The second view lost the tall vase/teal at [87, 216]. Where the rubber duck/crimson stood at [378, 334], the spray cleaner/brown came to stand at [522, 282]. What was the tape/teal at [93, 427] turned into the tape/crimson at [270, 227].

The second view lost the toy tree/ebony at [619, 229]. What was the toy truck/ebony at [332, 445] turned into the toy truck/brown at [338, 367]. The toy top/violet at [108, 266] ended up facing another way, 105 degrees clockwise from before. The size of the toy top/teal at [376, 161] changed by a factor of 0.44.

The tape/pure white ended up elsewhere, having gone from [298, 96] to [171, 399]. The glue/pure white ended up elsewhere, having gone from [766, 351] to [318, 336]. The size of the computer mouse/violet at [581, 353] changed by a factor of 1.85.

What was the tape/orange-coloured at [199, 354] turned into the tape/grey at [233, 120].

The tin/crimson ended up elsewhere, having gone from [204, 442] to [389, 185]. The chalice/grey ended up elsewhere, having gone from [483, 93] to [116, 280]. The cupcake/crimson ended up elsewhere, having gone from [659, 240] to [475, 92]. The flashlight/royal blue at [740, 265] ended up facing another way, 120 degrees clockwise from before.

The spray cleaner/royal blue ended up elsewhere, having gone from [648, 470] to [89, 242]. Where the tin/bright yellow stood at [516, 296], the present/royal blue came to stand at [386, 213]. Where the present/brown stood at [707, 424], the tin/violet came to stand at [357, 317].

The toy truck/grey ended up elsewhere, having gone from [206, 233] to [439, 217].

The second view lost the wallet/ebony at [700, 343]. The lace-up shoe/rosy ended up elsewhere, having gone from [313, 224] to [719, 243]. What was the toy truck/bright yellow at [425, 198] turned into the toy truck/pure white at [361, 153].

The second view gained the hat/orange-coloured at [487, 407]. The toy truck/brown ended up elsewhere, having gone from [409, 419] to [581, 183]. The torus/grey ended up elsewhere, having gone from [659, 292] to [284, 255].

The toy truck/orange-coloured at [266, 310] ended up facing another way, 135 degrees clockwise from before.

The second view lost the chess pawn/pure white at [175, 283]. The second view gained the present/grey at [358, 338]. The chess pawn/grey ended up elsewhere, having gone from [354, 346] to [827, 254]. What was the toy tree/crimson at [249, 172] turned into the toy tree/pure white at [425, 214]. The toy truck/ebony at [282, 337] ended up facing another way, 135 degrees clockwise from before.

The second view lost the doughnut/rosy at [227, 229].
- - -
▸ **YOUR ASSIGNMENT**:
The records above must be retyped in full, exactly as written.

▸ **ANSWER FOR THIS EXERCISE**:
The second view lost the tall vase/teal at [87, 216]. Where the rubber duck/crimson stood at [378, 334], the spray cleaner/brown came to stand at [522, 282]. What was the tape/teal at [93, 427] turned into the tape/crimson at [270, 227].

The second view lost the toy tree/ebony at [619, 229]. What was the toy truck/ebony at [332, 445] turned into the toy truck/brown at [338, 367]. The toy top/violet at [108, 266] ended up facing another way, 105 degrees clockwise from before. The size of the toy top/teal at [376, 161] changed by a factor of 0.44.

The tape/pure white ended up elsewhere, having gone from [298, 96] to [171, 399]. The glue/pure white ended up elsewhere, having gone from [766, 351] to [318, 336]. The size of the computer mouse/violet at [581, 353] changed by a factor of 1.85.

What was the tape/orange-coloured at [199, 354] turned into the tape/grey at [233, 120].

The tin/crimson ended up elsewhere, having gone from [204, 442] to [389, 185]. The chalice/grey ended up elsewhere, having gone from [483, 93] to [116, 280]. The cupcake/crimson ended up elsewhere, having gone from [659, 240] to [475, 92]. The flashlight/royal blue at [740, 265] ended up facing another way, 120 degrees clockwise from before.

The spray cleaner/royal blue ended up elsewhere, having gone from [648, 470] to [89, 242]. Where the tin/bright yellow stood at [516, 296], the present/royal blue came to stand at [386, 213]. Where the present/brown stood at [707, 424], the tin/violet came to stand at [357, 317].

The toy truck/grey ended up elsewhere, having gone from [206, 233] to [439, 217].

The second view lost the wallet/ebony at [700, 343]. The lace-up shoe/rosy ended up elsewhere, having gone from [313, 224] to [719, 243]. What was the toy truck/bright yellow at [425, 198] turned into the toy truck/pure white at [361, 153].

The second view gained the hat/orange-coloured at [487, 407]. The toy truck/brown ended up elsewhere, having gone from [409, 419] to [581, 183]. The torus/grey ended up elsewhere, having gone from [659, 292] to [284, 255].

The toy truck/orange-coloured at [266, 310] ended up facing another way, 135 degrees clockwise from before.

The second view lost the chess pawn/pure white at [175, 283]. The second view gained the present/grey at [358, 338]. The chess pawn/grey ended up elsewhere, having gone from [354, 346] to [827, 254]. What was the toy tree/crimson at [249, 172] turned into the toy tree/pure white at [425, 214]. The toy truck/ebony at [282, 337] ended up facing another way, 135 degrees clockwise from before.

The second view lost the doughnut/rosy at [227, 229].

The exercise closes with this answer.